#### TASK REQUIREMENTS:
Check each line of the material below for "white", then copy the ones that contain it.

#### DATASET ENTRIES:
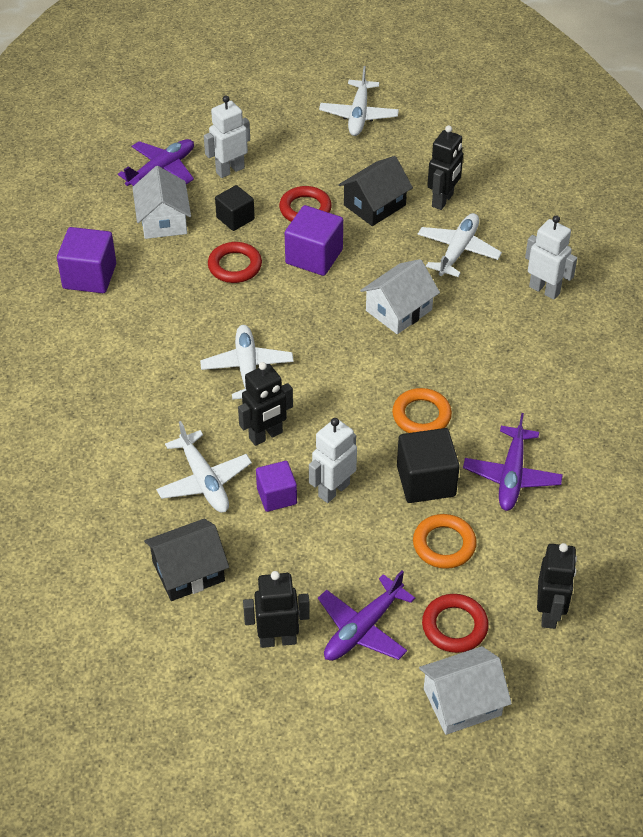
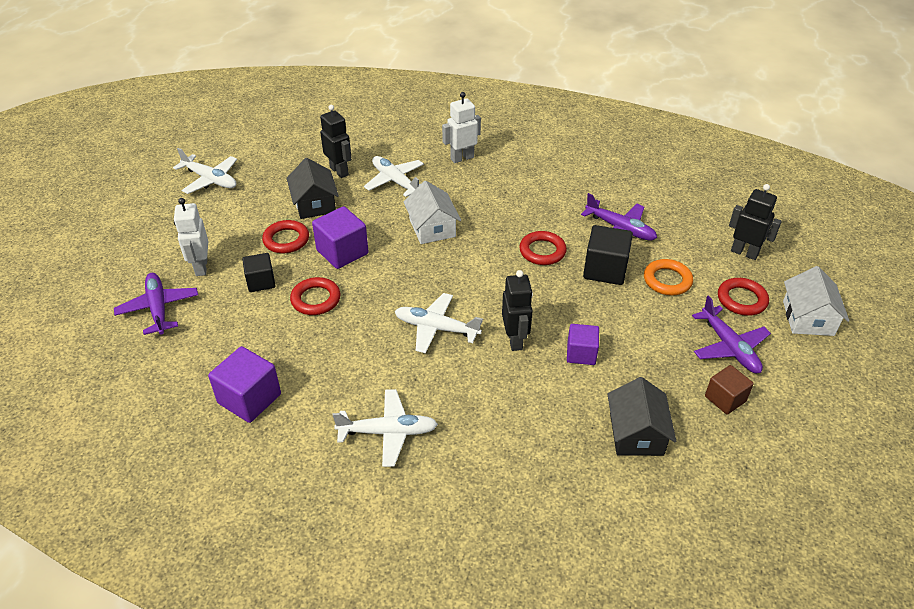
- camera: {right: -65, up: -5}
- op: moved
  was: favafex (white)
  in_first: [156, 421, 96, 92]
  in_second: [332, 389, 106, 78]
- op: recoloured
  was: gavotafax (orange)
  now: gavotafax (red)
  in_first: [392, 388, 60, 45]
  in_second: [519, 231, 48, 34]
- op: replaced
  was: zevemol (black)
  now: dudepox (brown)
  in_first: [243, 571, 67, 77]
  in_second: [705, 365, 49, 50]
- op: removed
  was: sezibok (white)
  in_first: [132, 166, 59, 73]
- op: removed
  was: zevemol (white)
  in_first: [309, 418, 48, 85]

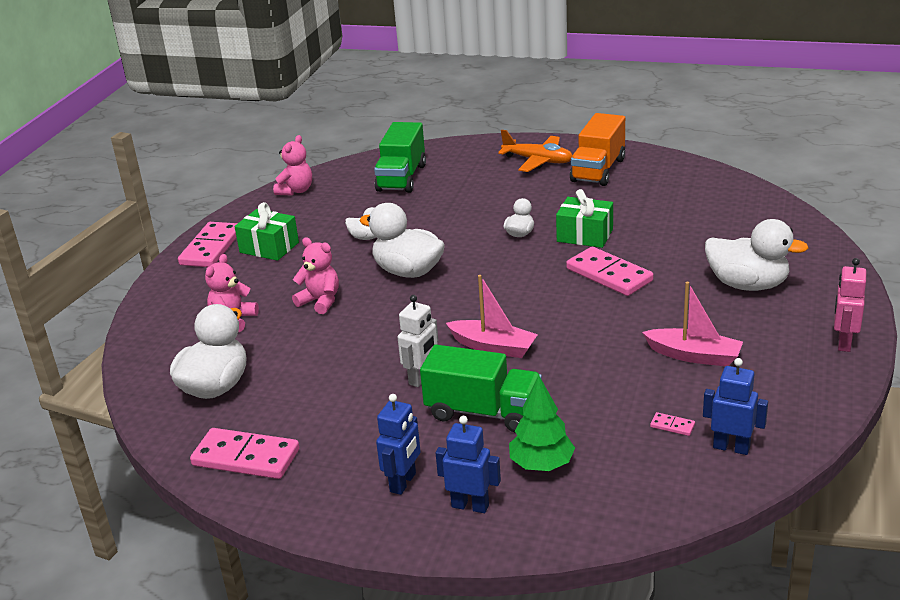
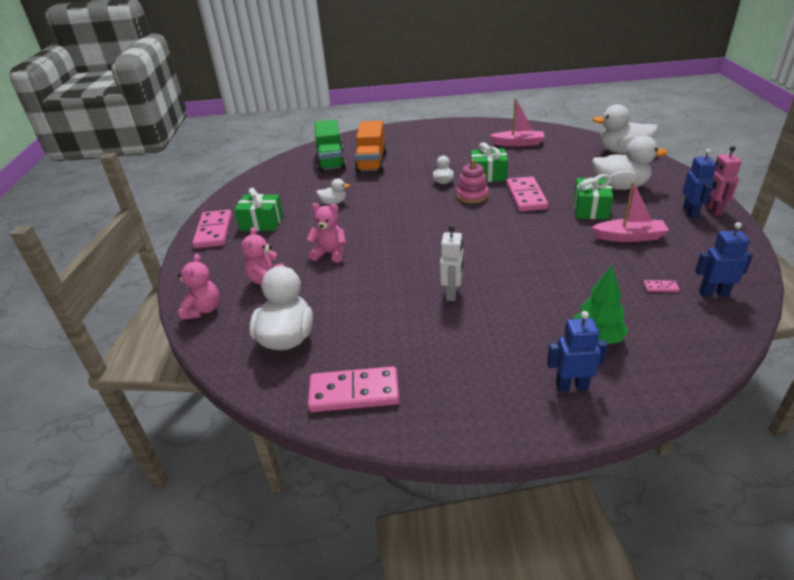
- camera: {right: -20, up: 5}
- op: moved
  was: vozakol (pink)
  in_first: [273, 135, 39, 60]
  in_second: [178, 254, 42, 66]
- op: moved
  was: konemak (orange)
  in_first: [570, 113, 55, 73]
  in_second: [355, 121, 32, 52]
- op: added
  now: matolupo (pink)
  in_second: [456, 159, 33, 44]
- op: moved
  was: kutesoti (pink)
  in_first: [446, 275, 92, 83]
  in_second: [489, 98, 56, 49]
- op: turned
  was: kunoze (pink)
  in_first: [566, 247, 87, 49]
  in_second: [506, 177, 42, 35]
  clockwise: 60
- op: added
  now: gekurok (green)
  in_second: [573, 174, 40, 45]
- op: moved
  was: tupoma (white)
  in_first: [359, 203, 86, 75]
  in_second: [592, 104, 66, 50]
- op: moved
  was: zevemol (blue)
  in_first: [376, 394, 45, 101]
  in_second: [682, 149, 34, 69]
- op: removed
  was: konemak (green)
  in_first: [420, 345, 122, 88]
- op: removed
  was: favafex (orange)
  in_first: [498, 130, 75, 42]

#### TASK RESPONSE:
  was: favafex (white)
  was: sezibok (white)
  was: zevemol (white)
  was: tupoma (white)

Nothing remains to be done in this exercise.